### [Work request]
Scan the entries below for the word "turned" and copy every line in which it occurs.

Data records
--- --- ---

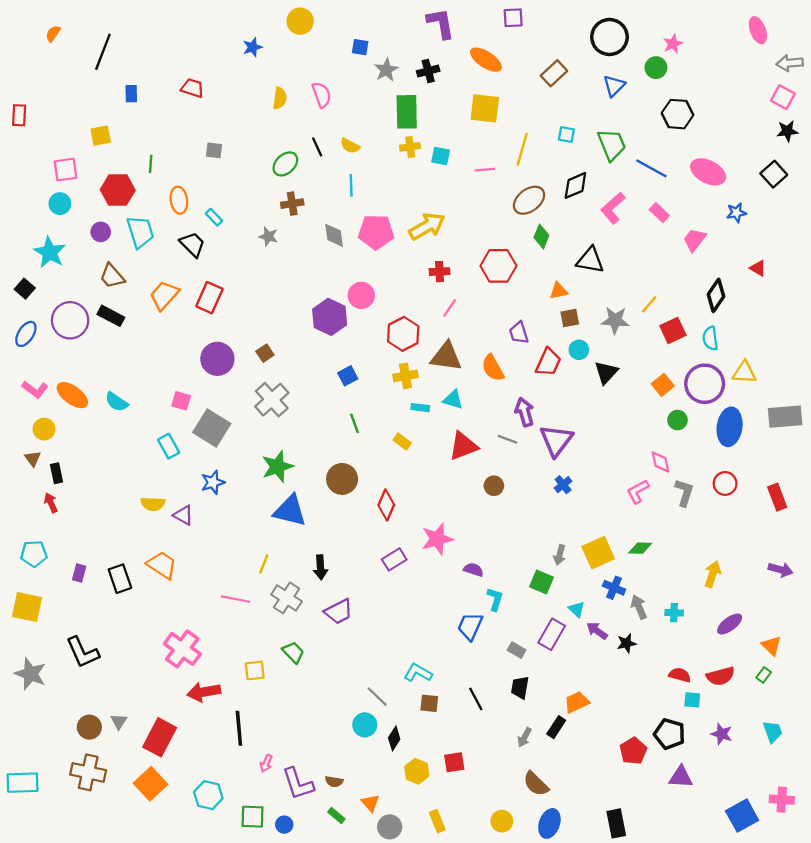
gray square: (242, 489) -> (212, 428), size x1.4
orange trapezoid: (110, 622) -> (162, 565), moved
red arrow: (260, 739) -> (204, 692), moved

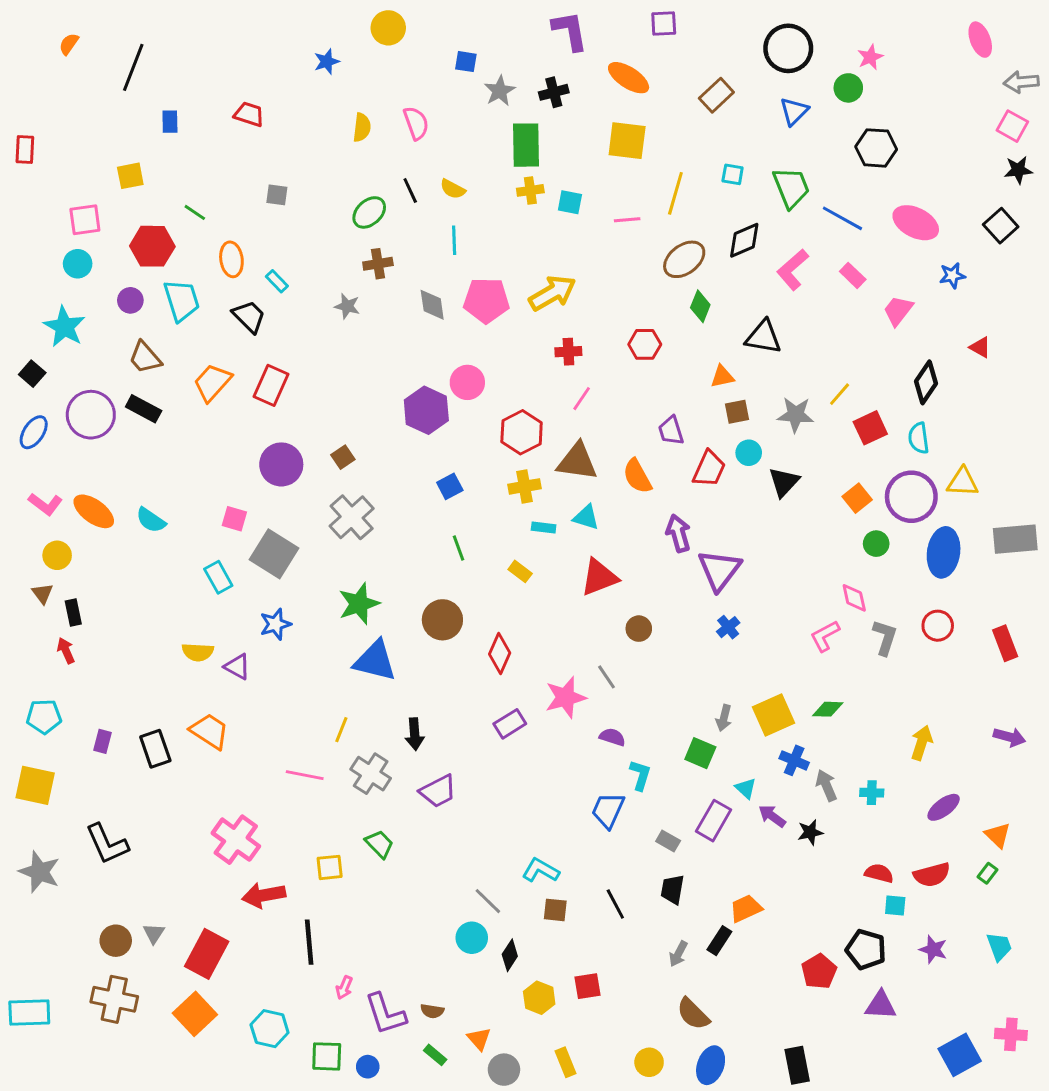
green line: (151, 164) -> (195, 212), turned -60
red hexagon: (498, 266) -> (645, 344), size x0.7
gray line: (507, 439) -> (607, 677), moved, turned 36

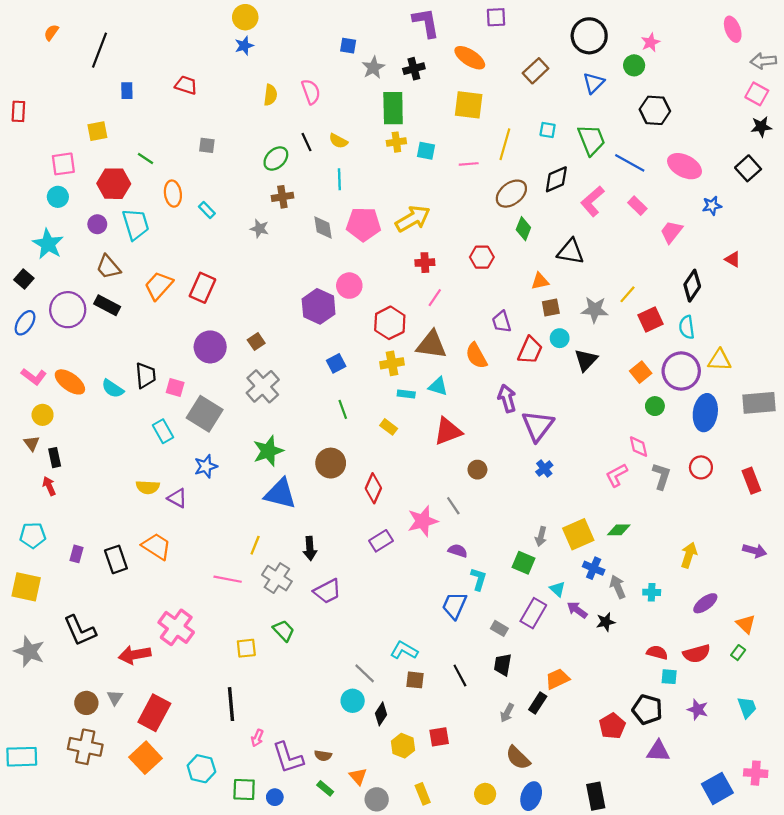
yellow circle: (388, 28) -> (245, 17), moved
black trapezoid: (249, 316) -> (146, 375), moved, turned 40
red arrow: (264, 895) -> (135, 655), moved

--- --- ---

### [The completed task]
green line: (151, 164) -> (195, 212), turned -60
gray line: (507, 439) -> (607, 677), moved, turned 36
black trapezoid: (249, 316) -> (146, 375), moved, turned 40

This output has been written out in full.